Saved entries:
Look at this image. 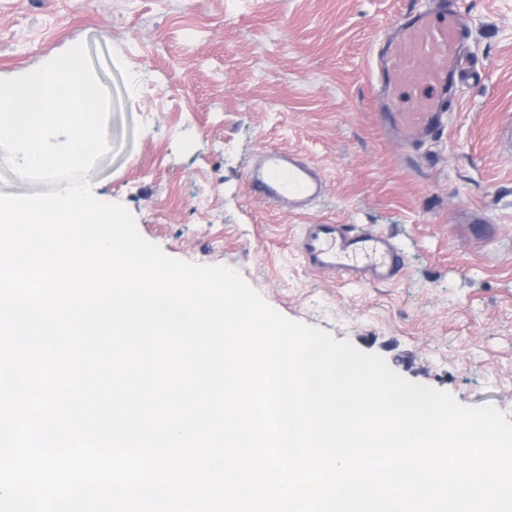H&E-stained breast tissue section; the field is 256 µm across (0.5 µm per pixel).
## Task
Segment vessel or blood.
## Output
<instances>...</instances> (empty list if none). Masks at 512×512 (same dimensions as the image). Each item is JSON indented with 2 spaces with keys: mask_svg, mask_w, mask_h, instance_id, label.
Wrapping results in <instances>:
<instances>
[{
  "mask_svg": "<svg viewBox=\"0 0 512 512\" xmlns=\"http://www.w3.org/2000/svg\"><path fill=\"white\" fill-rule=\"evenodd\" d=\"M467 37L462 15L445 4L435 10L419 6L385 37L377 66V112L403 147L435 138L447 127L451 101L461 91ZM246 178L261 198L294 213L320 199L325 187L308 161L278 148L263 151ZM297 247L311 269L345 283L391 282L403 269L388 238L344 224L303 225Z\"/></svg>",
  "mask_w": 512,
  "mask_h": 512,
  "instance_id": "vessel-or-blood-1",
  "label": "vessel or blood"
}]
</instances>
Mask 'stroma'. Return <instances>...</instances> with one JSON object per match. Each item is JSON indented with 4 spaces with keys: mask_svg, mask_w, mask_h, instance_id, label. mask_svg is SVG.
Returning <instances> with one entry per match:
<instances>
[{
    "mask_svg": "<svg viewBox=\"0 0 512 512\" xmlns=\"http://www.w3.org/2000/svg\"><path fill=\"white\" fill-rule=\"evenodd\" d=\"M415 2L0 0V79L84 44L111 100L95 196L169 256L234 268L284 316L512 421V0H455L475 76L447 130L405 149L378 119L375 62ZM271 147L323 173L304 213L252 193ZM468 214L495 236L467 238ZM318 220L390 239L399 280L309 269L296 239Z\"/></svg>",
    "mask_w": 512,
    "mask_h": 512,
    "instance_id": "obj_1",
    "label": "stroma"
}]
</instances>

The exercise - Everything from the line containing "<instances>...</instances> (empty list" to the end of the data above should be quoted exactly, please, both ends included, and nothing outside that span.

Task output -
<instances>...</instances> (empty list if none). Masks at 512×512 (same dimensions as the image). Each item is JSON indented with 2 spaces with keys: mask_svg, mask_w, mask_h, instance_id, label.
Wrapping results in <instances>:
<instances>
[{
  "mask_svg": "<svg viewBox=\"0 0 512 512\" xmlns=\"http://www.w3.org/2000/svg\"><path fill=\"white\" fill-rule=\"evenodd\" d=\"M467 37L462 15L445 4L435 10L419 6L385 37L377 66V112L403 147L435 138L447 127L451 101L461 91ZM246 178L261 198L294 213L320 199L325 187L308 161L278 148L263 151ZM297 247L311 269L345 283L391 282L403 269L388 238L344 224L303 225Z\"/></svg>",
  "mask_w": 512,
  "mask_h": 512,
  "instance_id": "vessel-or-blood-1",
  "label": "vessel or blood"
}]
</instances>
Mask 'stroma'. Return <instances>...</instances> with one JSON object per match. Each item is JSON indented with 4 spaces with keys: mask_svg, mask_w, mask_h, instance_id, label. mask_svg is SVG.
Returning <instances> with one entry per match:
<instances>
[{
    "mask_svg": "<svg viewBox=\"0 0 512 512\" xmlns=\"http://www.w3.org/2000/svg\"><path fill=\"white\" fill-rule=\"evenodd\" d=\"M415 2L0 0V79L84 44L111 100L95 196L169 256L234 268L284 316L512 421V0H455L475 76L447 130L405 149L378 119L375 62ZM271 147L323 173L304 213L252 193ZM468 214L495 236L467 238ZM318 220L390 239L399 280L309 269L296 239Z\"/></svg>",
    "mask_w": 512,
    "mask_h": 512,
    "instance_id": "obj_1",
    "label": "stroma"
}]
</instances>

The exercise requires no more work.